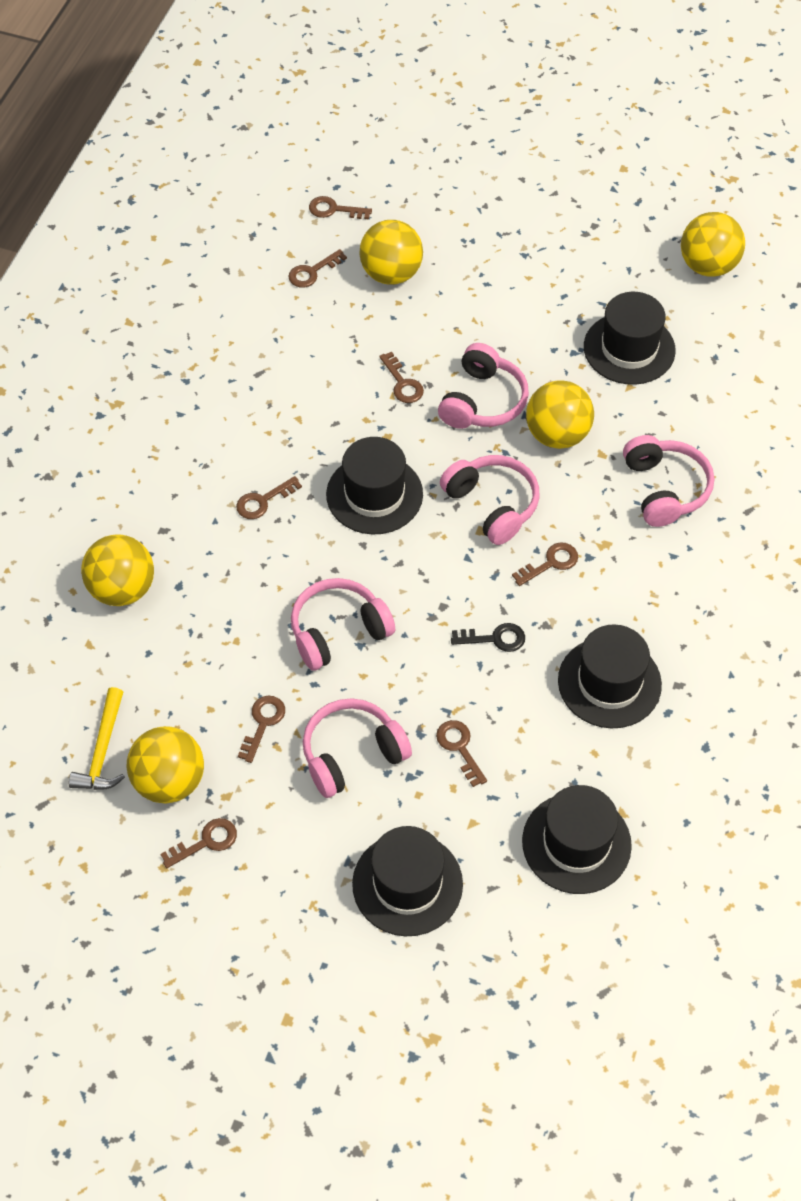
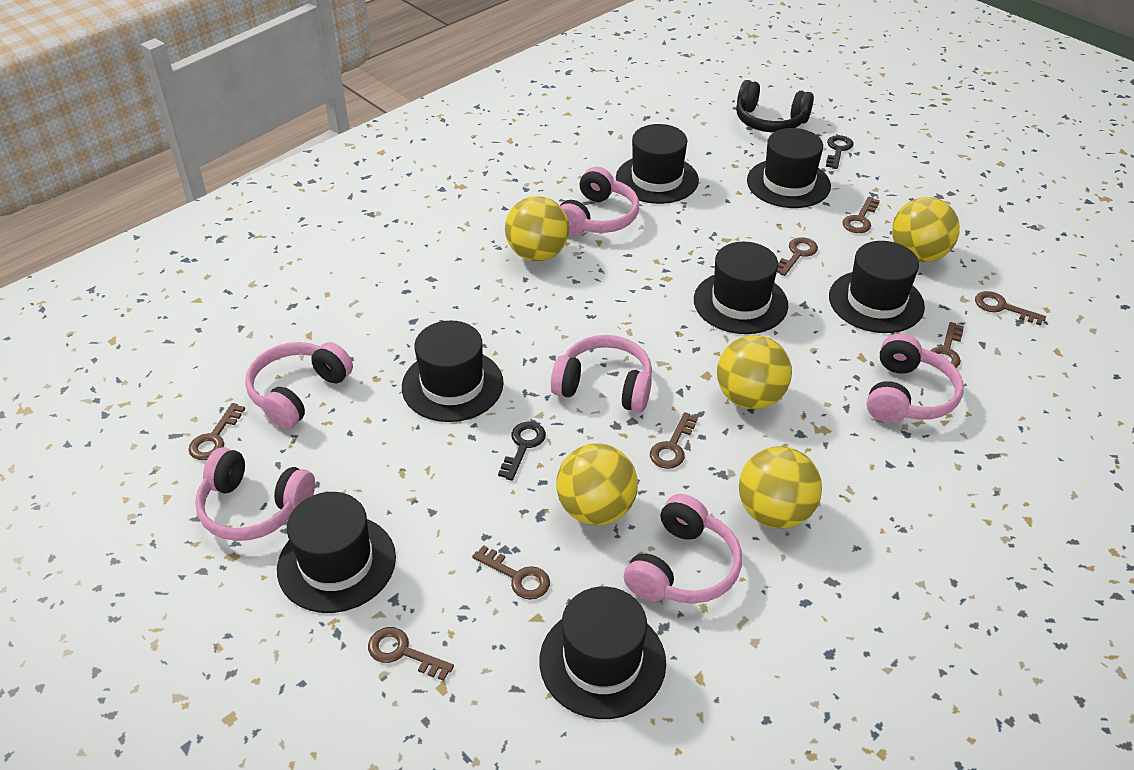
black hat: 5 -> 7
black headphones: 0 -> 1
black key: 1 -> 2
pink headphones: 5 -> 6
yellow hammer: 1 -> 0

BRIEF: Show all lines above holding "headphones".

TASK RESULT:
black headphones: 0 -> 1
pink headphones: 5 -> 6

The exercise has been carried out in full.